++++ STORED DATA ++++

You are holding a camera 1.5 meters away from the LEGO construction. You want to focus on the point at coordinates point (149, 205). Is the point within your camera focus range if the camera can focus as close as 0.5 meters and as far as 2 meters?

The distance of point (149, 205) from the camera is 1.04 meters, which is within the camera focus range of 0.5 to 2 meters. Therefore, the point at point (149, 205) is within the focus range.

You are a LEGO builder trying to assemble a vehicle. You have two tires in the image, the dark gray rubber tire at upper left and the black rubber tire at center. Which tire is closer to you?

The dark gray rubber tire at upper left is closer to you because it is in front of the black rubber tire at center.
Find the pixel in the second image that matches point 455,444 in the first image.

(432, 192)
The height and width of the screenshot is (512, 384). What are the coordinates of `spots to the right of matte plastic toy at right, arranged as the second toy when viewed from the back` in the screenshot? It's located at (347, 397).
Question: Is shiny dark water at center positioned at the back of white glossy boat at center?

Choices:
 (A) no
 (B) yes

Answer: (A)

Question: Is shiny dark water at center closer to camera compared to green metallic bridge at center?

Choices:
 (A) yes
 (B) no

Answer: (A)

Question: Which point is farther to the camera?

++++

WRITTEN INSTRUCTION =
Turn the lines above into a numbered list, leaving out the blank ones.

EXERCISE SOLUTION =
1. You are holding a camera 1.5 meters away from the LEGO construction. You want to focus on the point at coordinates point (149, 205). Is the point within your camera focus range if the camera can focus as close as 0.5 meters and as far as 2 meters?
2. The distance of point (149, 205) from the camera is 1.04 meters, which is within the camera focus range of 0.5 to 2 meters. Therefore, the point at point (149, 205) is within the focus range.
3. You are a LEGO builder trying to assemble a vehicle. You have two tires in the image, the dark gray rubber tire at upper left and the black rubber tire at center. Which tire is closer to you?
4. The dark gray rubber tire at upper left is closer to you because it is in front of the black rubber tire at center.
5. Find the pixel in the second image that matches point 455,444 in the first image.
6. (432, 192)
7. The height and width of the screenshot is (512, 384). What are the coordinates of `spots to the right of matte plastic toy at right, arranged as the second toy when viewed from the back` in the screenshot? It's located at (347, 397).
8. Question: Is shiny dark water at center positioned at the back of white glossy boat at center?
9. Choices:
10.  (A) no
11.  (B) yes
12. Answer: (A)
13. Question: Is shiny dark water at center closer to camera compared to green metallic bridge at center?
14. Choices:
15.  (A) yes
16.  (B) no
17. Answer: (A)
18. Question: Which point is farther to the camera?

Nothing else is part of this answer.